» What the task asks:
Print the data exactly as written, but leave out each picture.

» Collected data:
⁂
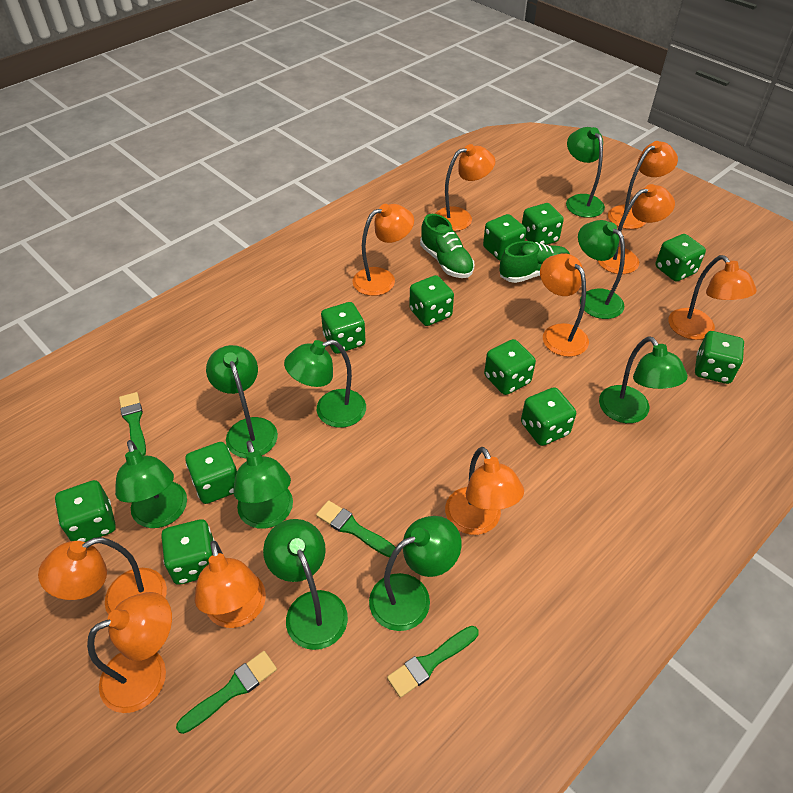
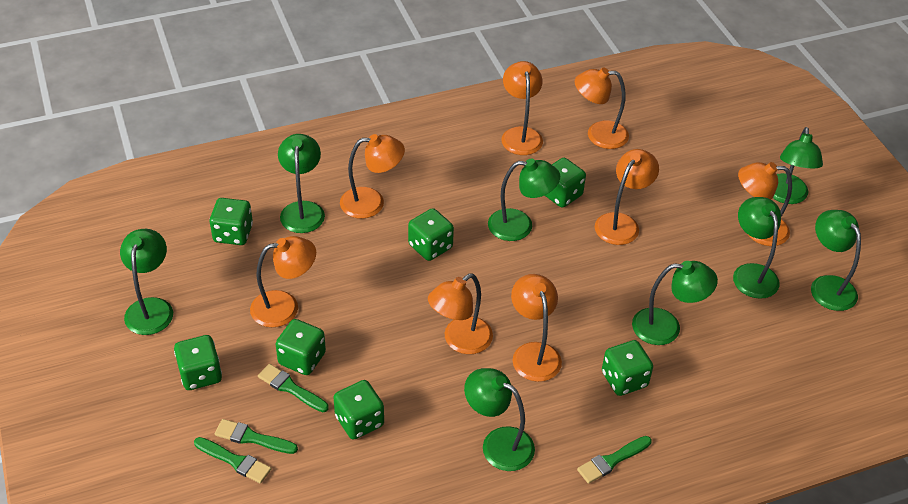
green dice: 11 -> 7
green lamp: 9 -> 8
green shoe: 2 -> 0
orange lamp: 10 -> 8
⁂
» Response:
green dice: 11 -> 7
green lamp: 9 -> 8
green shoe: 2 -> 0
orange lamp: 10 -> 8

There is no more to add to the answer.